=== Given request ===
Reproduce every line of the listing below word for word, keeping the original order.

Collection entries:
++++++++
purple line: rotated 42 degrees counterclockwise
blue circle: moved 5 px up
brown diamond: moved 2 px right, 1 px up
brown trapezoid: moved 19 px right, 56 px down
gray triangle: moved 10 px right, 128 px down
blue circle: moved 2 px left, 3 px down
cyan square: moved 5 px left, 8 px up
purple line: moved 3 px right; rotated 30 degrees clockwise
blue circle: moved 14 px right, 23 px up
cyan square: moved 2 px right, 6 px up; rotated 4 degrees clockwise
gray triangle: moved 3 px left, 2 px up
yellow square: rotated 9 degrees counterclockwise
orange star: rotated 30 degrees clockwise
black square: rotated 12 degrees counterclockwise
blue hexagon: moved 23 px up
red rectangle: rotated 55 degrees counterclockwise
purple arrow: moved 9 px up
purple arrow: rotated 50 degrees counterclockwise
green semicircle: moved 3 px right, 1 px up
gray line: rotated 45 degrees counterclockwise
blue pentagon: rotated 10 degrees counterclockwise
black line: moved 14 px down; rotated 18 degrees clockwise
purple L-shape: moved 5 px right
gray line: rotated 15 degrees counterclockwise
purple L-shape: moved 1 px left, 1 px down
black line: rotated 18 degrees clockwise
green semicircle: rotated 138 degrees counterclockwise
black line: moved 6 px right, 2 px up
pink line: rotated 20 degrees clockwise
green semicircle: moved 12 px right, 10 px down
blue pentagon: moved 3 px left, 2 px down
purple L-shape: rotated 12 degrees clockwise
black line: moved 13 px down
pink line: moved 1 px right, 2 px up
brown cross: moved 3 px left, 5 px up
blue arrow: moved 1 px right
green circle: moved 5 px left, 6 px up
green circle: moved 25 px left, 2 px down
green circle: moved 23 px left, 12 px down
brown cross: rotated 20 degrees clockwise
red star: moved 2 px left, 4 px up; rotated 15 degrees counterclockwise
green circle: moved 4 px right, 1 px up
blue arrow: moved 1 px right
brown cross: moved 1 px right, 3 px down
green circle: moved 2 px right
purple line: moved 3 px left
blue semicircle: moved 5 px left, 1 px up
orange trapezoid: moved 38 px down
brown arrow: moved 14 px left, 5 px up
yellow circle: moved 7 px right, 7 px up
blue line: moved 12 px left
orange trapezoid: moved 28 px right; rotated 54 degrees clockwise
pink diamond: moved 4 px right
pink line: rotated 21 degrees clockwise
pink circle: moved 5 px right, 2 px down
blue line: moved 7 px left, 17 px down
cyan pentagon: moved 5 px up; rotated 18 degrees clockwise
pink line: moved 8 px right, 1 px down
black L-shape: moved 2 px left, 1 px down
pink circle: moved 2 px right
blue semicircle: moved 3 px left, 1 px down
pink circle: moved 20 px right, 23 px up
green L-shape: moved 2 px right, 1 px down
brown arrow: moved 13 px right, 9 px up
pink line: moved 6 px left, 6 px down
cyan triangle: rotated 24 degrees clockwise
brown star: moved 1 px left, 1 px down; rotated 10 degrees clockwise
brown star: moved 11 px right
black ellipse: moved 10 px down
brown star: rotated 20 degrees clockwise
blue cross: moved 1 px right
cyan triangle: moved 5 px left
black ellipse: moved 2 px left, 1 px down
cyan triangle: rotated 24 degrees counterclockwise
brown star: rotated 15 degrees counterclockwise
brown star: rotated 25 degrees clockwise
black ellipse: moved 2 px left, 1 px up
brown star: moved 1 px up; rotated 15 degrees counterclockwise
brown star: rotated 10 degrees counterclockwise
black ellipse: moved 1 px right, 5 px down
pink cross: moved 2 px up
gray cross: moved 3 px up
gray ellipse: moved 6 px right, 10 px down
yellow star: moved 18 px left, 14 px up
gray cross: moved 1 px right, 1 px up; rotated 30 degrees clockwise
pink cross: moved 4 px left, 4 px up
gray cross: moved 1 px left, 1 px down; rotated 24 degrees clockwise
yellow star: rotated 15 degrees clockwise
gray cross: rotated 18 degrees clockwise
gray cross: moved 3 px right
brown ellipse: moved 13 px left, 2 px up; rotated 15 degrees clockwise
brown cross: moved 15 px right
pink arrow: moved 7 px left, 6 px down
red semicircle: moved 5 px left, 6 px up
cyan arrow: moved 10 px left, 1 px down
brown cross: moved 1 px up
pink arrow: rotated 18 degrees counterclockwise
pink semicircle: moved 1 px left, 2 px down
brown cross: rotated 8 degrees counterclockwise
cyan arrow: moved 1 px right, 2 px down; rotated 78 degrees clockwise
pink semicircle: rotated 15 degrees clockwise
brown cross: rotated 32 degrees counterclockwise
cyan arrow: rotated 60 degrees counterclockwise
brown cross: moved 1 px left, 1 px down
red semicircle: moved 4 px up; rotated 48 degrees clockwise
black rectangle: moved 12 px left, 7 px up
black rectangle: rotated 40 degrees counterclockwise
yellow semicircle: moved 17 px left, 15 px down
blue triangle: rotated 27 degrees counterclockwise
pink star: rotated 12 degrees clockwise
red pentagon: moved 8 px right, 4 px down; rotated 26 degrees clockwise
++++++++
=== Written response ===
purple line: rotated 42 degrees counterclockwise
blue circle: moved 5 px up
brown diamond: moved 2 px right, 1 px up
brown trapezoid: moved 19 px right, 56 px down
gray triangle: moved 10 px right, 128 px down
blue circle: moved 2 px left, 3 px down
cyan square: moved 5 px left, 8 px up
purple line: moved 3 px right; rotated 30 degrees clockwise
blue circle: moved 14 px right, 23 px up
cyan square: moved 2 px right, 6 px up; rotated 4 degrees clockwise
gray triangle: moved 3 px left, 2 px up
yellow square: rotated 9 degrees counterclockwise
orange star: rotated 30 degrees clockwise
black square: rotated 12 degrees counterclockwise
blue hexagon: moved 23 px up
red rectangle: rotated 55 degrees counterclockwise
purple arrow: moved 9 px up
purple arrow: rotated 50 degrees counterclockwise
green semicircle: moved 3 px right, 1 px up
gray line: rotated 45 degrees counterclockwise
blue pentagon: rotated 10 degrees counterclockwise
black line: moved 14 px down; rotated 18 degrees clockwise
purple L-shape: moved 5 px right
gray line: rotated 15 degrees counterclockwise
purple L-shape: moved 1 px left, 1 px down
black line: rotated 18 degrees clockwise
green semicircle: rotated 138 degrees counterclockwise
black line: moved 6 px right, 2 px up
pink line: rotated 20 degrees clockwise
green semicircle: moved 12 px right, 10 px down
blue pentagon: moved 3 px left, 2 px down
purple L-shape: rotated 12 degrees clockwise
black line: moved 13 px down
pink line: moved 1 px right, 2 px up
brown cross: moved 3 px left, 5 px up
blue arrow: moved 1 px right
green circle: moved 5 px left, 6 px up
green circle: moved 25 px left, 2 px down
green circle: moved 23 px left, 12 px down
brown cross: rotated 20 degrees clockwise
red star: moved 2 px left, 4 px up; rotated 15 degrees counterclockwise
green circle: moved 4 px right, 1 px up
blue arrow: moved 1 px right
brown cross: moved 1 px right, 3 px down
green circle: moved 2 px right
purple line: moved 3 px left
blue semicircle: moved 5 px left, 1 px up
orange trapezoid: moved 38 px down
brown arrow: moved 14 px left, 5 px up
yellow circle: moved 7 px right, 7 px up
blue line: moved 12 px left
orange trapezoid: moved 28 px right; rotated 54 degrees clockwise
pink diamond: moved 4 px right
pink line: rotated 21 degrees clockwise
pink circle: moved 5 px right, 2 px down
blue line: moved 7 px left, 17 px down
cyan pentagon: moved 5 px up; rotated 18 degrees clockwise
pink line: moved 8 px right, 1 px down
black L-shape: moved 2 px left, 1 px down
pink circle: moved 2 px right
blue semicircle: moved 3 px left, 1 px down
pink circle: moved 20 px right, 23 px up
green L-shape: moved 2 px right, 1 px down
brown arrow: moved 13 px right, 9 px up
pink line: moved 6 px left, 6 px down
cyan triangle: rotated 24 degrees clockwise
brown star: moved 1 px left, 1 px down; rotated 10 degrees clockwise
brown star: moved 11 px right
black ellipse: moved 10 px down
brown star: rotated 20 degrees clockwise
blue cross: moved 1 px right
cyan triangle: moved 5 px left
black ellipse: moved 2 px left, 1 px down
cyan triangle: rotated 24 degrees counterclockwise
brown star: rotated 15 degrees counterclockwise
brown star: rotated 25 degrees clockwise
black ellipse: moved 2 px left, 1 px up
brown star: moved 1 px up; rotated 15 degrees counterclockwise
brown star: rotated 10 degrees counterclockwise
black ellipse: moved 1 px right, 5 px down
pink cross: moved 2 px up
gray cross: moved 3 px up
gray ellipse: moved 6 px right, 10 px down
yellow star: moved 18 px left, 14 px up
gray cross: moved 1 px right, 1 px up; rotated 30 degrees clockwise
pink cross: moved 4 px left, 4 px up
gray cross: moved 1 px left, 1 px down; rotated 24 degrees clockwise
yellow star: rotated 15 degrees clockwise
gray cross: rotated 18 degrees clockwise
gray cross: moved 3 px right
brown ellipse: moved 13 px left, 2 px up; rotated 15 degrees clockwise
brown cross: moved 15 px right
pink arrow: moved 7 px left, 6 px down
red semicircle: moved 5 px left, 6 px up
cyan arrow: moved 10 px left, 1 px down
brown cross: moved 1 px up
pink arrow: rotated 18 degrees counterclockwise
pink semicircle: moved 1 px left, 2 px down
brown cross: rotated 8 degrees counterclockwise
cyan arrow: moved 1 px right, 2 px down; rotated 78 degrees clockwise
pink semicircle: rotated 15 degrees clockwise
brown cross: rotated 32 degrees counterclockwise
cyan arrow: rotated 60 degrees counterclockwise
brown cross: moved 1 px left, 1 px down
red semicircle: moved 4 px up; rotated 48 degrees clockwise
black rectangle: moved 12 px left, 7 px up
black rectangle: rotated 40 degrees counterclockwise
yellow semicircle: moved 17 px left, 15 px down
blue triangle: rotated 27 degrees counterclockwise
pink star: rotated 12 degrees clockwise
red pentagon: moved 8 px right, 4 px down; rotated 26 degrees clockwise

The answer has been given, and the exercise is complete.